:: What is being asked ::
Below are lines of data, and only some are wanted. Please repeat exactly those from the line that has "orange boat: 2 -> 1" through the line that has "red spoon: 2 -> 0".

:: Records shown ::
#####

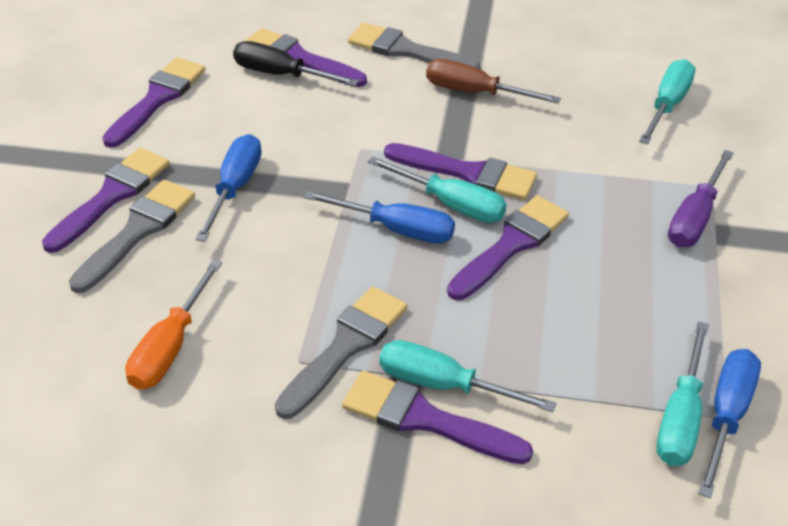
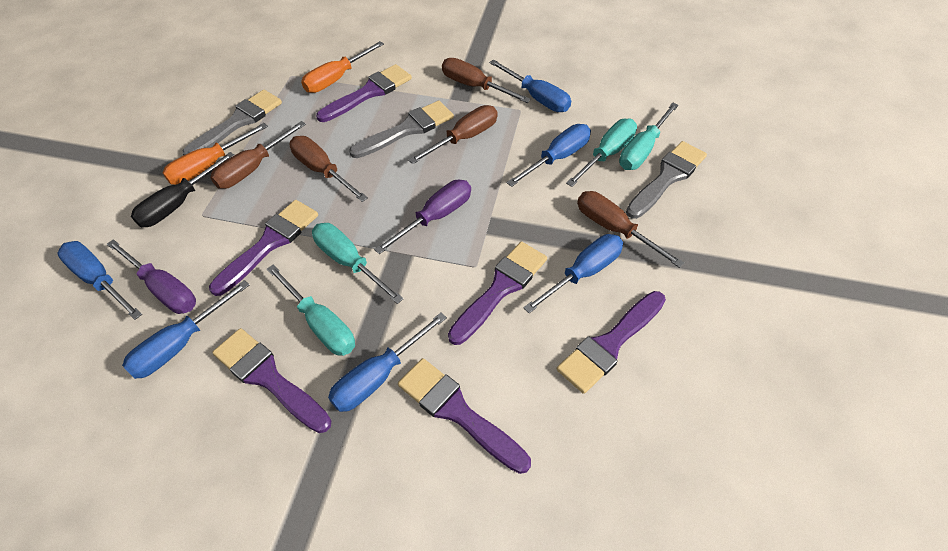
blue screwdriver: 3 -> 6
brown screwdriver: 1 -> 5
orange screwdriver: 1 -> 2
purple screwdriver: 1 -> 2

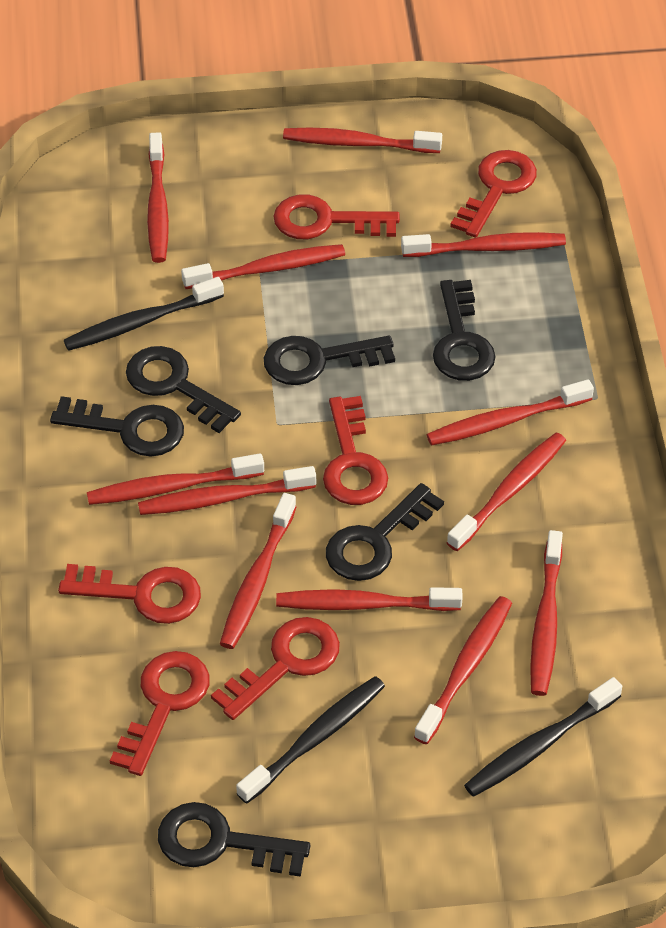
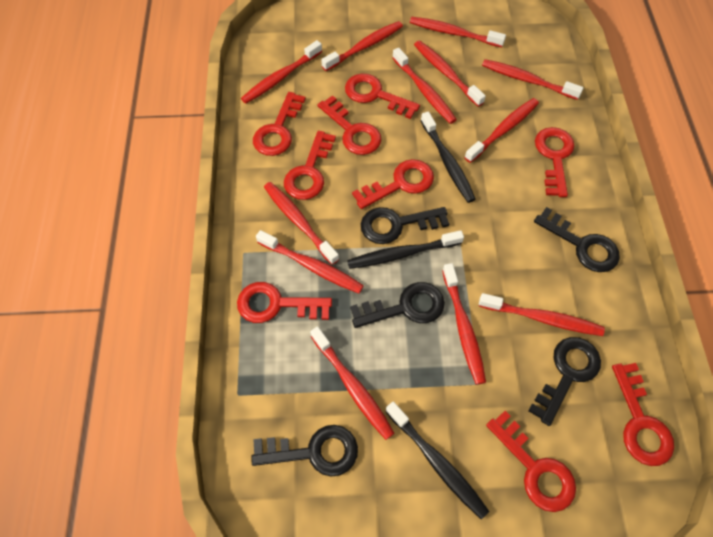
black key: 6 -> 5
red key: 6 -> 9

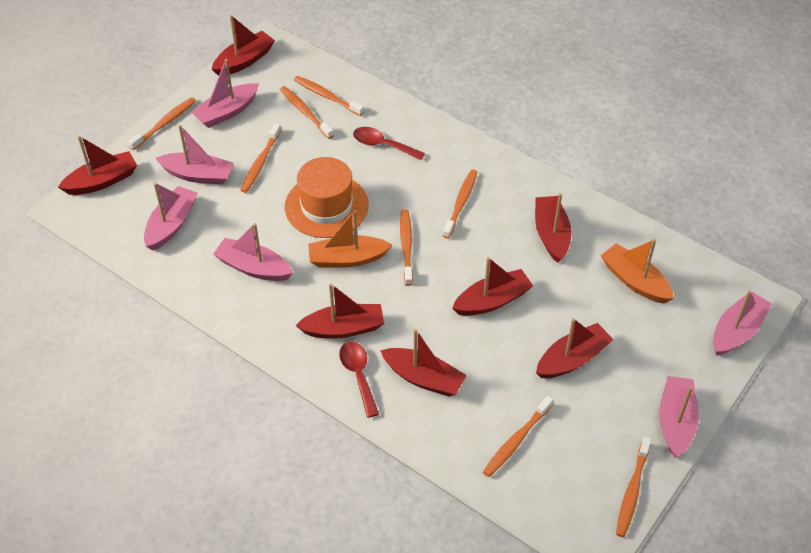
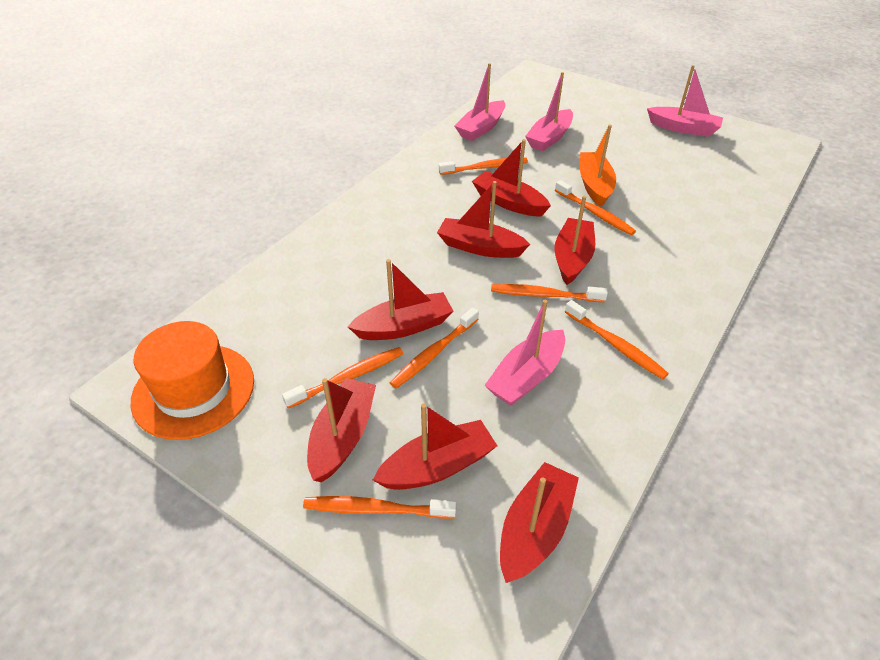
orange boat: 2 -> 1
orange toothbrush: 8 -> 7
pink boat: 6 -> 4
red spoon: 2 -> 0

#####

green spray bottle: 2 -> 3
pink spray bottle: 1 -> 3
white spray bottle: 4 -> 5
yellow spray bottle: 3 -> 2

#####

:: Response ::
orange boat: 2 -> 1
orange toothbrush: 8 -> 7
pink boat: 6 -> 4
red spoon: 2 -> 0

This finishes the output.